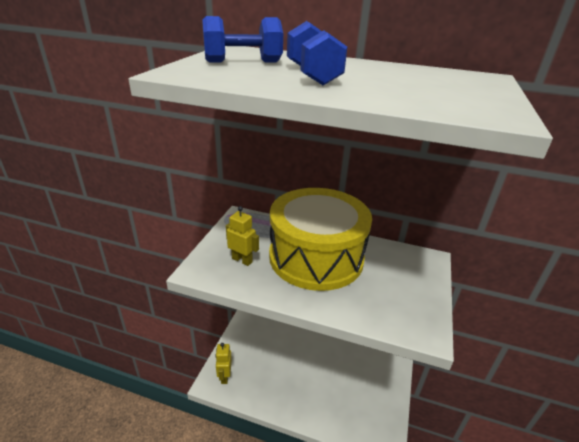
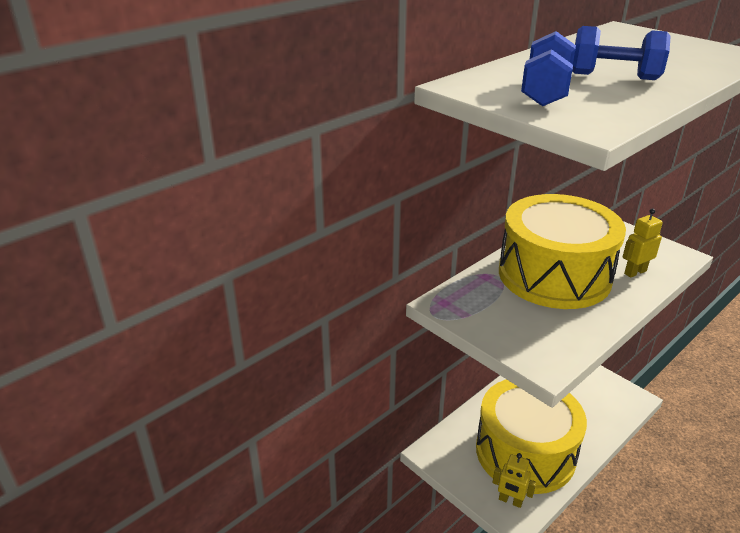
camera: 60 degrees left, 0 degrees up
yellow robot [226,206,259,266] -> yellow robot moved to [622,209,663,278]
none -> yellow drum [476,379,587,494]

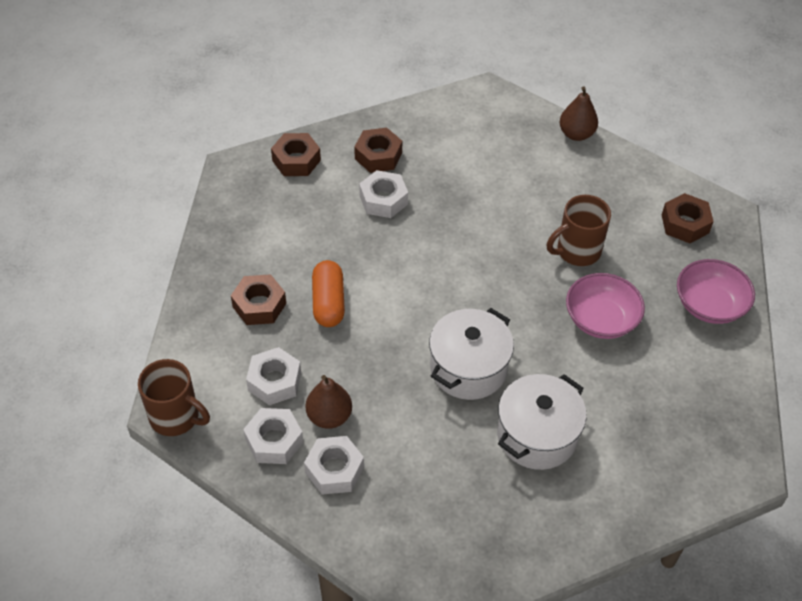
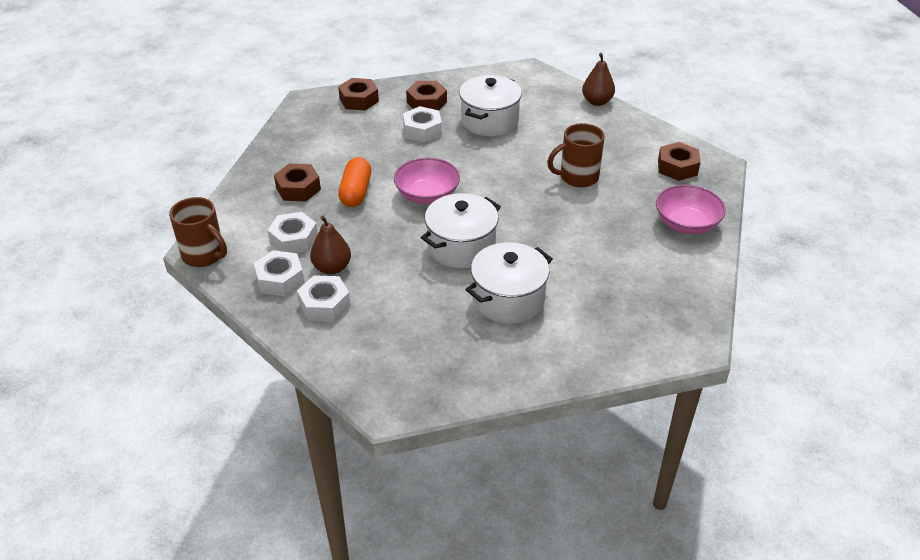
camera: 10 degrees right, 10 degrees down
pink bowl [566,273,645,339] -> pink bowl moved to [394,157,460,204]
none -> white pot [459,75,522,136]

================

* [What needs to be done]: Only the lines from the line with "yellow robot [226,206,259,266]" to the bottom of the material above should be reproduced, exactly and without pictures.

* [Your response]:
yellow robot [226,206,259,266] -> yellow robot moved to [622,209,663,278]
none -> yellow drum [476,379,587,494]

camera: 10 degrees right, 10 degrees down
pink bowl [566,273,645,339] -> pink bowl moved to [394,157,460,204]
none -> white pot [459,75,522,136]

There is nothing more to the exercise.